*Short task*: Reproduce each line of the data below word for word, leaving nothing out and changing nothing.

## start Entries

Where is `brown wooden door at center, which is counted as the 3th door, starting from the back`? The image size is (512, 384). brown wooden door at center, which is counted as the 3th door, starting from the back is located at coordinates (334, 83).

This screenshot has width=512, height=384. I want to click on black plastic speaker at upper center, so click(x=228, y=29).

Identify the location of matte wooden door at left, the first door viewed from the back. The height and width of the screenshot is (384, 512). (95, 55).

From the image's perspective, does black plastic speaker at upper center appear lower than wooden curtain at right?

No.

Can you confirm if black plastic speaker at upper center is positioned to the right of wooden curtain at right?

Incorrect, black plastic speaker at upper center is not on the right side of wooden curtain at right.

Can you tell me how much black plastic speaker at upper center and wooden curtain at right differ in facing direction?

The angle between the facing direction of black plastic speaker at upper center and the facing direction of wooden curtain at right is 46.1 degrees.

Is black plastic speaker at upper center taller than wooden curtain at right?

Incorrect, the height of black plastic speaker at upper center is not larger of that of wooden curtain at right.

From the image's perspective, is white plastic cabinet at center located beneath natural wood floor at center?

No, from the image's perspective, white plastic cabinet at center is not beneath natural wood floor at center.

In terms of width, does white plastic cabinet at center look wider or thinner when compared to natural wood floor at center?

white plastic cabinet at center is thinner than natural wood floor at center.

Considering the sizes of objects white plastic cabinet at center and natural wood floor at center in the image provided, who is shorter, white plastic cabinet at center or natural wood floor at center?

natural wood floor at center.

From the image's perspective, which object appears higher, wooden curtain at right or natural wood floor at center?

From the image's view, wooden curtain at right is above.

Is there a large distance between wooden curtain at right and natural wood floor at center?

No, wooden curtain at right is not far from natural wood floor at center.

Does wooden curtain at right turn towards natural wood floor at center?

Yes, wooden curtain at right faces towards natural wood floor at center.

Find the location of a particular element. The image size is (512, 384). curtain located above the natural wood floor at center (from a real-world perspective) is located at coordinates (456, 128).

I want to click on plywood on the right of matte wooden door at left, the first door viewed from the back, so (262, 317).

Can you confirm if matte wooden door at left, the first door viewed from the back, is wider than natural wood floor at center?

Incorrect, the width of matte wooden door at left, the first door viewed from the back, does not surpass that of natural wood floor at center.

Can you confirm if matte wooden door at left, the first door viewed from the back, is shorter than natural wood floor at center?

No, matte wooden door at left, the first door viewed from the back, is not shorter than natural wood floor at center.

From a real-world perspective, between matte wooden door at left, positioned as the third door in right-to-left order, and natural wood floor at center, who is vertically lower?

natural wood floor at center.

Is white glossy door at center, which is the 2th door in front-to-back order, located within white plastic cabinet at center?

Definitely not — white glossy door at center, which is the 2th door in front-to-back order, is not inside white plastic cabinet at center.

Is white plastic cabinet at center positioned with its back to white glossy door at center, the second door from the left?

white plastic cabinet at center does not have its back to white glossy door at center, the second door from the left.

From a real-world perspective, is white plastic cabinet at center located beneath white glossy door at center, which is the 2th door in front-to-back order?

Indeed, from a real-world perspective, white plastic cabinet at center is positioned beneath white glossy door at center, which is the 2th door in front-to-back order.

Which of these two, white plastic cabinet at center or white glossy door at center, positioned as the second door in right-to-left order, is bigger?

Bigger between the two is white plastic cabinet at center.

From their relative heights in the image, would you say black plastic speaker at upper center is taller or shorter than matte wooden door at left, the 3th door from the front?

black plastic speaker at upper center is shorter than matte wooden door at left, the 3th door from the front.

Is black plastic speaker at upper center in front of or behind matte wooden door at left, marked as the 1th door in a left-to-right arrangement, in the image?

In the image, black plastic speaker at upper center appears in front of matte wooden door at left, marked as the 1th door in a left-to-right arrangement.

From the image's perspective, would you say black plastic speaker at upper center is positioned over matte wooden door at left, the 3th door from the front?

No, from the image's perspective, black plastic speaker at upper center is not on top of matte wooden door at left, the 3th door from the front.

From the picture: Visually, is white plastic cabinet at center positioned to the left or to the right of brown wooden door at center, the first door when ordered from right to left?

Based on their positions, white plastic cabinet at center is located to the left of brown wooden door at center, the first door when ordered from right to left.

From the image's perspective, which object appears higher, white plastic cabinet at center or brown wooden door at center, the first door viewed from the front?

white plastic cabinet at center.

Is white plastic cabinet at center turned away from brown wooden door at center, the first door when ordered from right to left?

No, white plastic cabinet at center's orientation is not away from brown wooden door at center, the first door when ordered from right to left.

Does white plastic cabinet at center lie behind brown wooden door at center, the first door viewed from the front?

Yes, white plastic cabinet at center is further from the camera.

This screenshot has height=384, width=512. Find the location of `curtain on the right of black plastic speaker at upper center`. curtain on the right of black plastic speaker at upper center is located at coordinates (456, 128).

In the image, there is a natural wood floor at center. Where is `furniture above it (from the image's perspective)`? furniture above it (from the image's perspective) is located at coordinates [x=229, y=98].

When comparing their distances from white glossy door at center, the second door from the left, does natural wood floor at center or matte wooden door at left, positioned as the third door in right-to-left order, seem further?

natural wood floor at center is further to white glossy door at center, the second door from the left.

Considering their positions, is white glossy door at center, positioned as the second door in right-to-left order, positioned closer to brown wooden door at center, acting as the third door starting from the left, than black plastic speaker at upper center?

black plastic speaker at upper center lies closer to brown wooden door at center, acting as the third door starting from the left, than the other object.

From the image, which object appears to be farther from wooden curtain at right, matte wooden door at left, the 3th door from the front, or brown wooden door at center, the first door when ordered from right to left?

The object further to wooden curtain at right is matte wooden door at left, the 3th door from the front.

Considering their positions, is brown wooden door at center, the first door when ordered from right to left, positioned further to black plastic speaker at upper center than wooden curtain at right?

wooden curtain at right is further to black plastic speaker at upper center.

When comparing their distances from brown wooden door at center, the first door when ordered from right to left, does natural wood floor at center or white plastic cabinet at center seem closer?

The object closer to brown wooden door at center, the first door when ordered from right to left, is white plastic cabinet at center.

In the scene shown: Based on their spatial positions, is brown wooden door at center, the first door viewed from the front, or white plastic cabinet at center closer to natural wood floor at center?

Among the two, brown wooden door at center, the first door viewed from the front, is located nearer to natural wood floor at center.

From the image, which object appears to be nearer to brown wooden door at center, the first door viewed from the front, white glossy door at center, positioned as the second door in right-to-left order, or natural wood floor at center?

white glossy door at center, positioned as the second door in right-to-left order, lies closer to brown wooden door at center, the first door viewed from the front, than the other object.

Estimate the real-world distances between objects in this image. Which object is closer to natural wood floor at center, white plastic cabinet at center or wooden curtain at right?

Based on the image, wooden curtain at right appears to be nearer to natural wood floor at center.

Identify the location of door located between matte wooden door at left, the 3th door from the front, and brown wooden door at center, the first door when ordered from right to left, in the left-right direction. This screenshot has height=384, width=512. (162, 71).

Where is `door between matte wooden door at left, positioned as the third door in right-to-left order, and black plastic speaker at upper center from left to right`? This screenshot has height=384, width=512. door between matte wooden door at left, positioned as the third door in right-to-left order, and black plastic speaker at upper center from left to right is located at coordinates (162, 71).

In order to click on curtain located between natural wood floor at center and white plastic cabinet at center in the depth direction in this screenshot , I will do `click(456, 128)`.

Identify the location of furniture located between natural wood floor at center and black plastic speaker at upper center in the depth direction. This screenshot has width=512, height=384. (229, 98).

## end Entries

*Expected answer*:
Where is `brown wooden door at center, which is counted as the 3th door, starting from the back`? The image size is (512, 384). brown wooden door at center, which is counted as the 3th door, starting from the back is located at coordinates (334, 83).

This screenshot has width=512, height=384. I want to click on black plastic speaker at upper center, so click(x=228, y=29).

Identify the location of matte wooden door at left, the first door viewed from the back. The height and width of the screenshot is (384, 512). (95, 55).

From the image's perspective, does black plastic speaker at upper center appear lower than wooden curtain at right?

No.

Can you confirm if black plastic speaker at upper center is positioned to the right of wooden curtain at right?

Incorrect, black plastic speaker at upper center is not on the right side of wooden curtain at right.

Can you tell me how much black plastic speaker at upper center and wooden curtain at right differ in facing direction?

The angle between the facing direction of black plastic speaker at upper center and the facing direction of wooden curtain at right is 46.1 degrees.

Is black plastic speaker at upper center taller than wooden curtain at right?

Incorrect, the height of black plastic speaker at upper center is not larger of that of wooden curtain at right.

From the image's perspective, is white plastic cabinet at center located beneath natural wood floor at center?

No, from the image's perspective, white plastic cabinet at center is not beneath natural wood floor at center.

In terms of width, does white plastic cabinet at center look wider or thinner when compared to natural wood floor at center?

white plastic cabinet at center is thinner than natural wood floor at center.

Considering the sizes of objects white plastic cabinet at center and natural wood floor at center in the image provided, who is shorter, white plastic cabinet at center or natural wood floor at center?

natural wood floor at center.

From the image's perspective, which object appears higher, wooden curtain at right or natural wood floor at center?

From the image's view, wooden curtain at right is above.

Is there a large distance between wooden curtain at right and natural wood floor at center?

No, wooden curtain at right is not far from natural wood floor at center.

Does wooden curtain at right turn towards natural wood floor at center?

Yes, wooden curtain at right faces towards natural wood floor at center.

Find the location of a particular element. The image size is (512, 384). curtain located above the natural wood floor at center (from a real-world perspective) is located at coordinates (456, 128).

I want to click on plywood on the right of matte wooden door at left, the first door viewed from the back, so (262, 317).

Can you confirm if matte wooden door at left, the first door viewed from the back, is wider than natural wood floor at center?

Incorrect, the width of matte wooden door at left, the first door viewed from the back, does not surpass that of natural wood floor at center.

Can you confirm if matte wooden door at left, the first door viewed from the back, is shorter than natural wood floor at center?

No, matte wooden door at left, the first door viewed from the back, is not shorter than natural wood floor at center.

From a real-world perspective, between matte wooden door at left, positioned as the third door in right-to-left order, and natural wood floor at center, who is vertically lower?

natural wood floor at center.

Is white glossy door at center, which is the 2th door in front-to-back order, located within white plastic cabinet at center?

Definitely not — white glossy door at center, which is the 2th door in front-to-back order, is not inside white plastic cabinet at center.

Is white plastic cabinet at center positioned with its back to white glossy door at center, the second door from the left?

white plastic cabinet at center does not have its back to white glossy door at center, the second door from the left.

From a real-world perspective, is white plastic cabinet at center located beneath white glossy door at center, which is the 2th door in front-to-back order?

Indeed, from a real-world perspective, white plastic cabinet at center is positioned beneath white glossy door at center, which is the 2th door in front-to-back order.

Which of these two, white plastic cabinet at center or white glossy door at center, positioned as the second door in right-to-left order, is bigger?

Bigger between the two is white plastic cabinet at center.

From their relative heights in the image, would you say black plastic speaker at upper center is taller or shorter than matte wooden door at left, the 3th door from the front?

black plastic speaker at upper center is shorter than matte wooden door at left, the 3th door from the front.

Is black plastic speaker at upper center in front of or behind matte wooden door at left, marked as the 1th door in a left-to-right arrangement, in the image?

In the image, black plastic speaker at upper center appears in front of matte wooden door at left, marked as the 1th door in a left-to-right arrangement.

From the image's perspective, would you say black plastic speaker at upper center is positioned over matte wooden door at left, the 3th door from the front?

No, from the image's perspective, black plastic speaker at upper center is not on top of matte wooden door at left, the 3th door from the front.

From the picture: Visually, is white plastic cabinet at center positioned to the left or to the right of brown wooden door at center, the first door when ordered from right to left?

Based on their positions, white plastic cabinet at center is located to the left of brown wooden door at center, the first door when ordered from right to left.

From the image's perspective, which object appears higher, white plastic cabinet at center or brown wooden door at center, the first door viewed from the front?

white plastic cabinet at center.

Is white plastic cabinet at center turned away from brown wooden door at center, the first door when ordered from right to left?

No, white plastic cabinet at center's orientation is not away from brown wooden door at center, the first door when ordered from right to left.

Does white plastic cabinet at center lie behind brown wooden door at center, the first door viewed from the front?

Yes, white plastic cabinet at center is further from the camera.

This screenshot has height=384, width=512. Find the location of `curtain on the right of black plastic speaker at upper center`. curtain on the right of black plastic speaker at upper center is located at coordinates (456, 128).

In the image, there is a natural wood floor at center. Where is `furniture above it (from the image's perspective)`? furniture above it (from the image's perspective) is located at coordinates [x=229, y=98].

When comparing their distances from white glossy door at center, the second door from the left, does natural wood floor at center or matte wooden door at left, positioned as the third door in right-to-left order, seem further?

natural wood floor at center is further to white glossy door at center, the second door from the left.

Considering their positions, is white glossy door at center, positioned as the second door in right-to-left order, positioned closer to brown wooden door at center, acting as the third door starting from the left, than black plastic speaker at upper center?

black plastic speaker at upper center lies closer to brown wooden door at center, acting as the third door starting from the left, than the other object.

From the image, which object appears to be farther from wooden curtain at right, matte wooden door at left, the 3th door from the front, or brown wooden door at center, the first door when ordered from right to left?

The object further to wooden curtain at right is matte wooden door at left, the 3th door from the front.

Considering their positions, is brown wooden door at center, the first door when ordered from right to left, positioned further to black plastic speaker at upper center than wooden curtain at right?

wooden curtain at right is further to black plastic speaker at upper center.

When comparing their distances from brown wooden door at center, the first door when ordered from right to left, does natural wood floor at center or white plastic cabinet at center seem closer?

The object closer to brown wooden door at center, the first door when ordered from right to left, is white plastic cabinet at center.

In the scene shown: Based on their spatial positions, is brown wooden door at center, the first door viewed from the front, or white plastic cabinet at center closer to natural wood floor at center?

Among the two, brown wooden door at center, the first door viewed from the front, is located nearer to natural wood floor at center.

From the image, which object appears to be nearer to brown wooden door at center, the first door viewed from the front, white glossy door at center, positioned as the second door in right-to-left order, or natural wood floor at center?

white glossy door at center, positioned as the second door in right-to-left order, lies closer to brown wooden door at center, the first door viewed from the front, than the other object.

Estimate the real-world distances between objects in this image. Which object is closer to natural wood floor at center, white plastic cabinet at center or wooden curtain at right?

Based on the image, wooden curtain at right appears to be nearer to natural wood floor at center.

Identify the location of door located between matte wooden door at left, the 3th door from the front, and brown wooden door at center, the first door when ordered from right to left, in the left-right direction. This screenshot has height=384, width=512. (162, 71).

Where is `door between matte wooden door at left, positioned as the third door in right-to-left order, and black plastic speaker at upper center from left to right`? This screenshot has height=384, width=512. door between matte wooden door at left, positioned as the third door in right-to-left order, and black plastic speaker at upper center from left to right is located at coordinates (162, 71).

In order to click on curtain located between natural wood floor at center and white plastic cabinet at center in the depth direction in this screenshot , I will do `click(456, 128)`.

Identify the location of furniture located between natural wood floor at center and black plastic speaker at upper center in the depth direction. This screenshot has width=512, height=384. (229, 98).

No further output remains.